▸ EXERCISE AIM: Each line of the material must be repeated precisely, with the pictures left out.

▸ WORKING DATA:
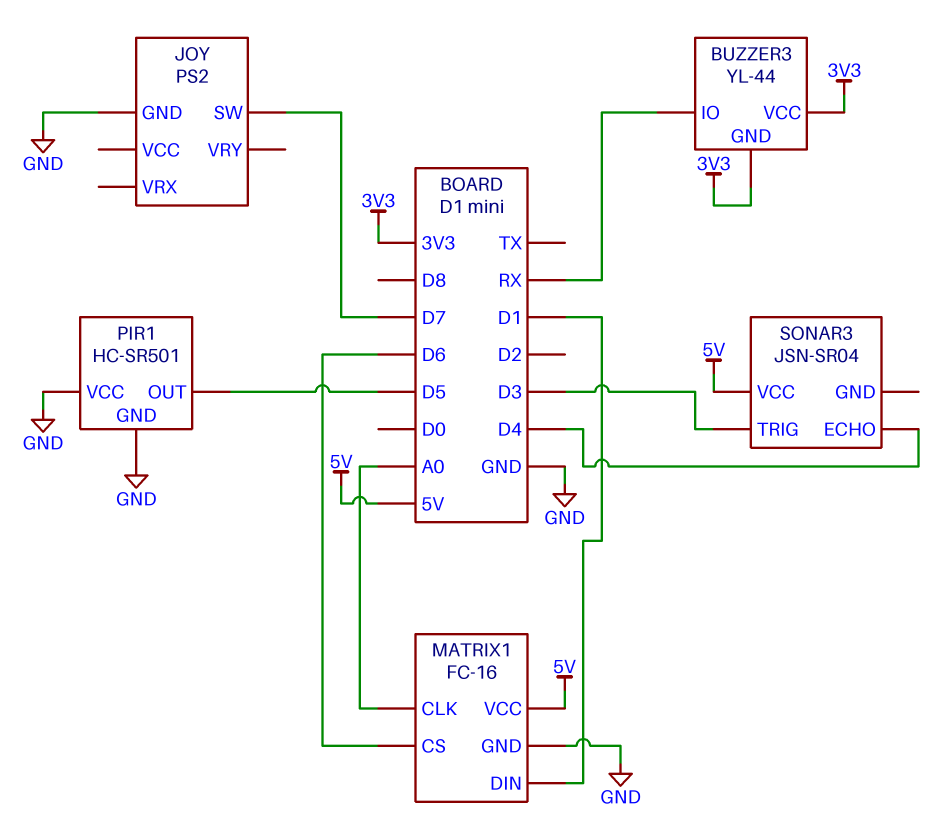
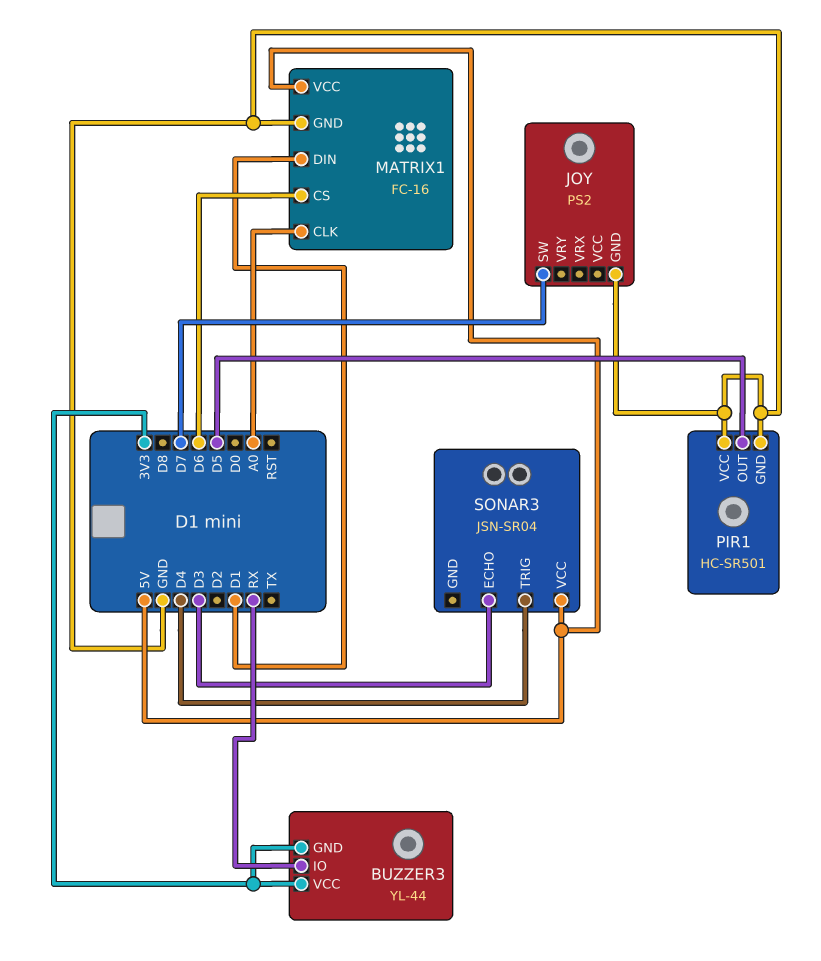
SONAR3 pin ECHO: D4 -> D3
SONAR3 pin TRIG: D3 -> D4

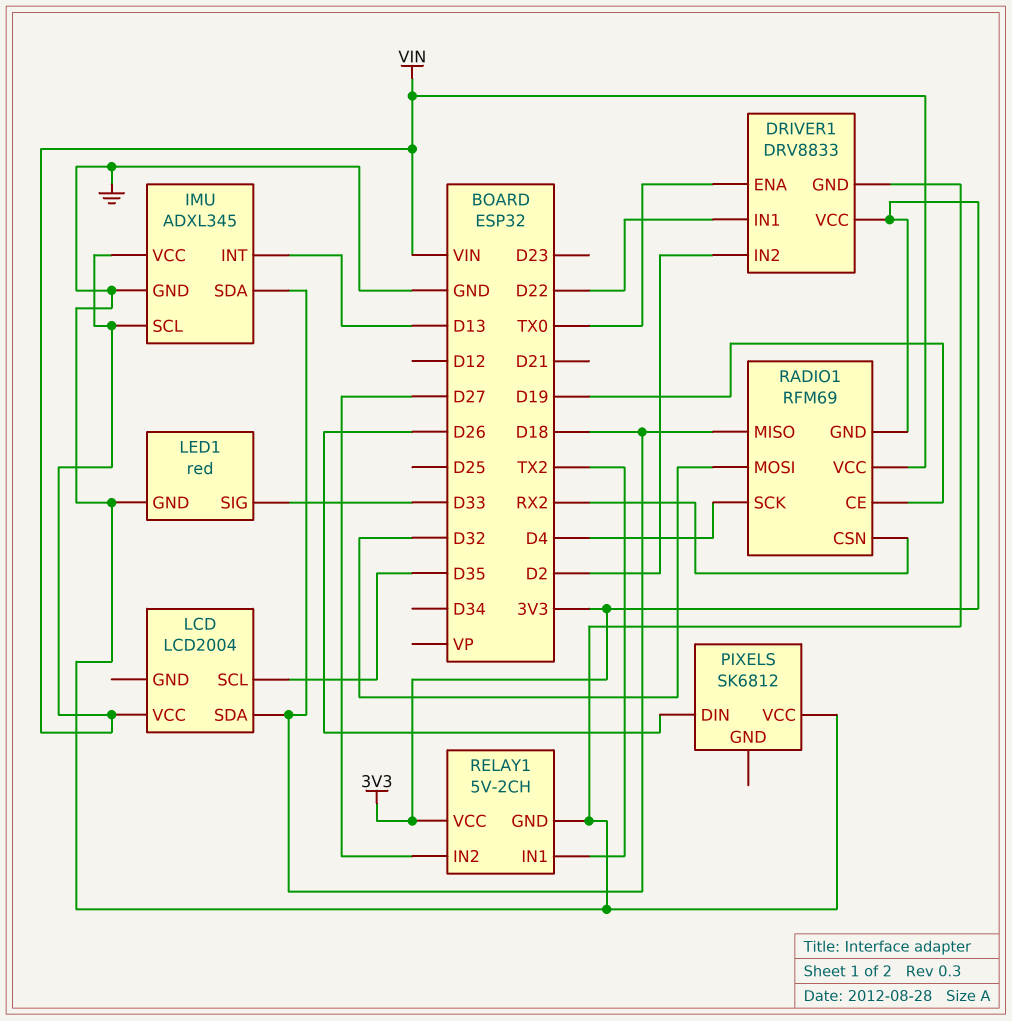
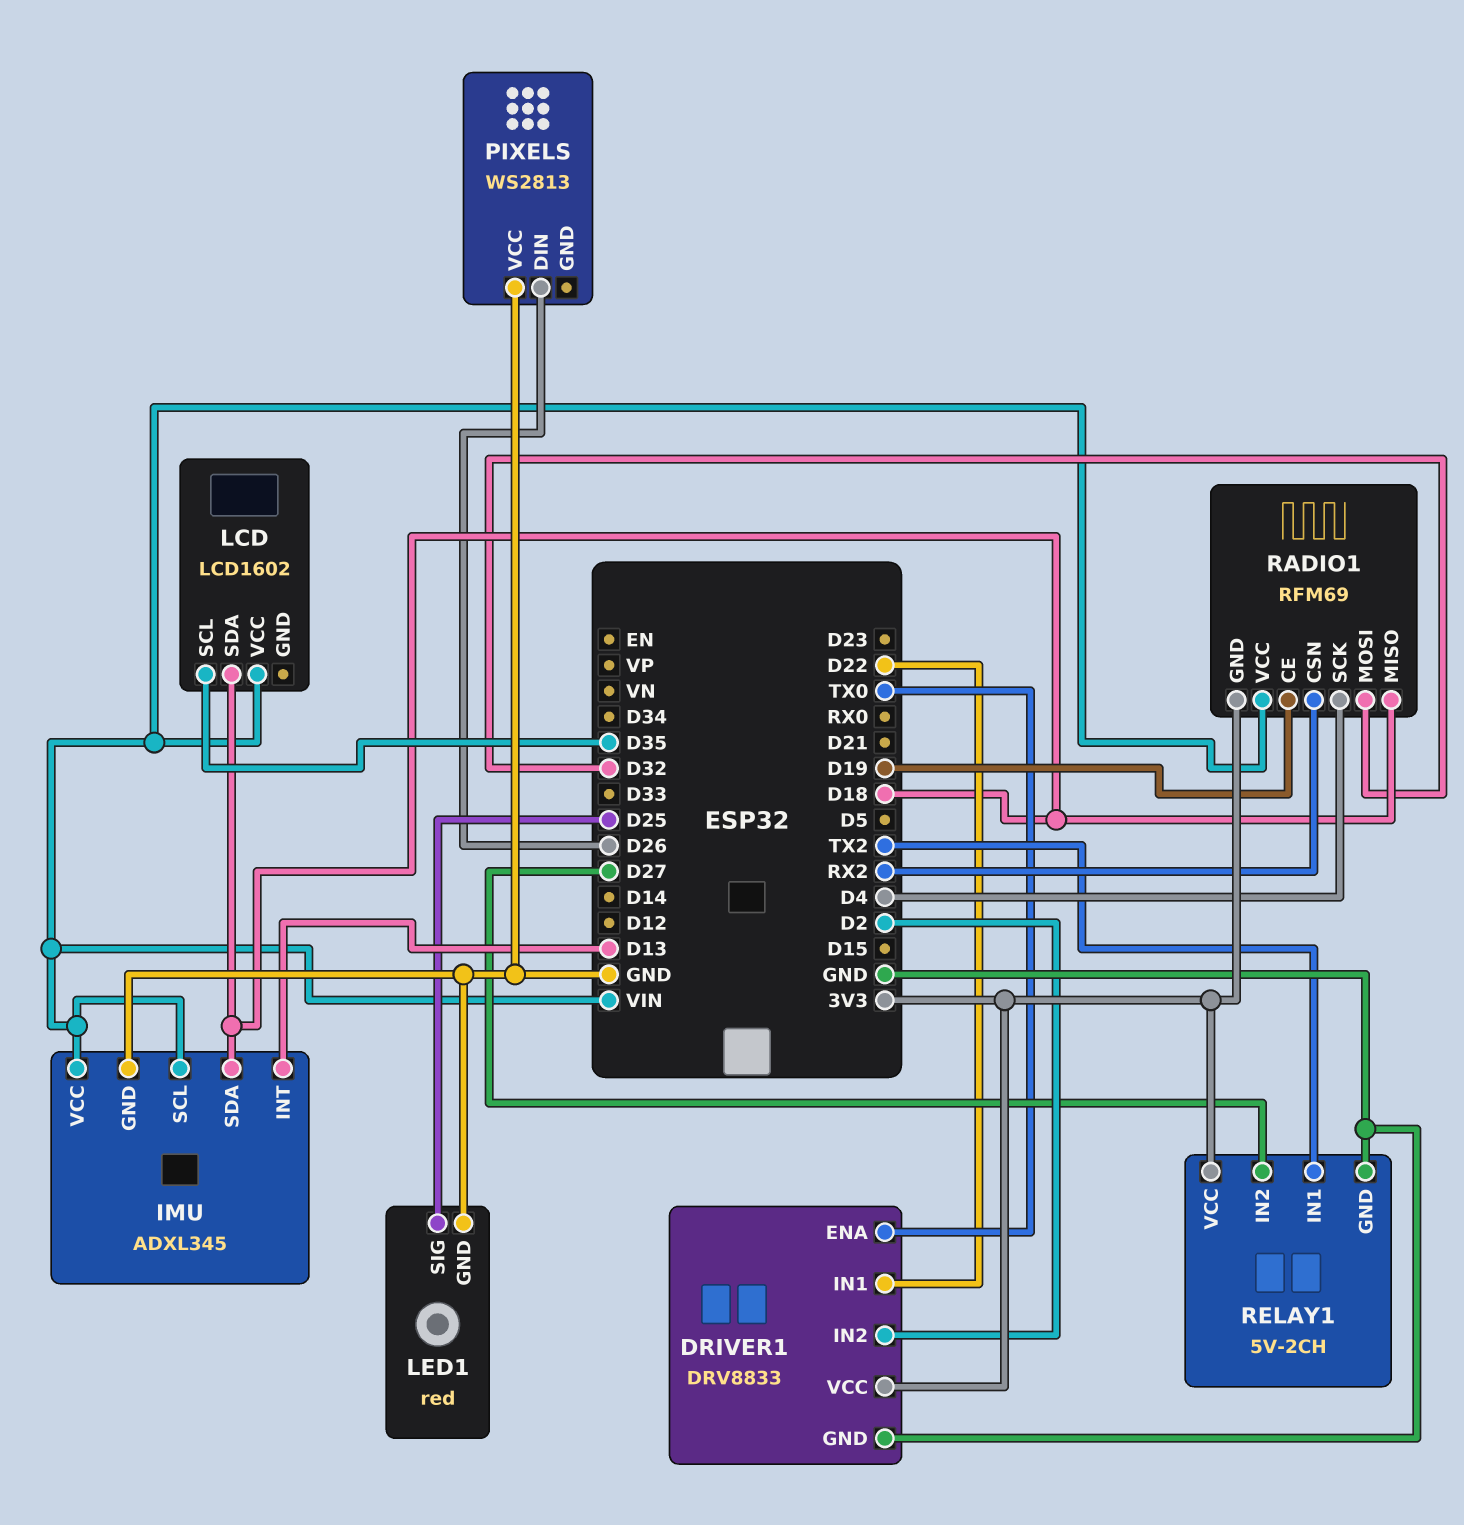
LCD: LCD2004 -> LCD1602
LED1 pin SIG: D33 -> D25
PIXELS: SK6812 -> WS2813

▸ YOUR SOLUTION:
SONAR3 pin ECHO: D4 -> D3
SONAR3 pin TRIG: D3 -> D4

LCD: LCD2004 -> LCD1602
LED1 pin SIG: D33 -> D25
PIXELS: SK6812 -> WS2813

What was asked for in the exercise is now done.